-- DATA LISTING follows --
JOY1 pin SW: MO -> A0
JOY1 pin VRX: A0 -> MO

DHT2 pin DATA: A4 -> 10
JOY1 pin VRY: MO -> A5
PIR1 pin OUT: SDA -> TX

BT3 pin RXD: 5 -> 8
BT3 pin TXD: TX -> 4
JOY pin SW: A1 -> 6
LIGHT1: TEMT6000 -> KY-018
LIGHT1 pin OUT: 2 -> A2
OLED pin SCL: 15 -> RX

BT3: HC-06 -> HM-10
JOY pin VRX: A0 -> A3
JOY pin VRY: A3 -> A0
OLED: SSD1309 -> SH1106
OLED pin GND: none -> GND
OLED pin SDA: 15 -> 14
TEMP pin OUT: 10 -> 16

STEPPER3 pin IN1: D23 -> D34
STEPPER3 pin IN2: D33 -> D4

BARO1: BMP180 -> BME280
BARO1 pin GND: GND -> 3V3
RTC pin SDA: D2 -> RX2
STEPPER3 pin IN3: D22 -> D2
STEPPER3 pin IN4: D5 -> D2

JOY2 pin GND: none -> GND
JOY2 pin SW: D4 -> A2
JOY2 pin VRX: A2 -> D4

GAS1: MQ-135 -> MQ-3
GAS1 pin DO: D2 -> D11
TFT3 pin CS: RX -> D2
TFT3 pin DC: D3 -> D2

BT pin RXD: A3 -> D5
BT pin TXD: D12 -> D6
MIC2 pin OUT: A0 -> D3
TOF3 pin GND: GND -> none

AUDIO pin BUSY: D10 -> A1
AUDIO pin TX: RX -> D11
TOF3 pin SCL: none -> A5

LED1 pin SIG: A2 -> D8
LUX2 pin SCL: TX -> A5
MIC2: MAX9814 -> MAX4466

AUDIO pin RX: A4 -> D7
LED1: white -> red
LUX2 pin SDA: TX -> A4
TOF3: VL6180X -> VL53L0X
-- DATA LISTING concluded --
# PROBLEM DESCRIPTION
When the word "OLED" occurs in a line above, list that line.

# OUTPUT BELOW
OLED pin SCL: 15 -> RX
OLED: SSD1309 -> SH1106
OLED pin GND: none -> GND
OLED pin SDA: 15 -> 14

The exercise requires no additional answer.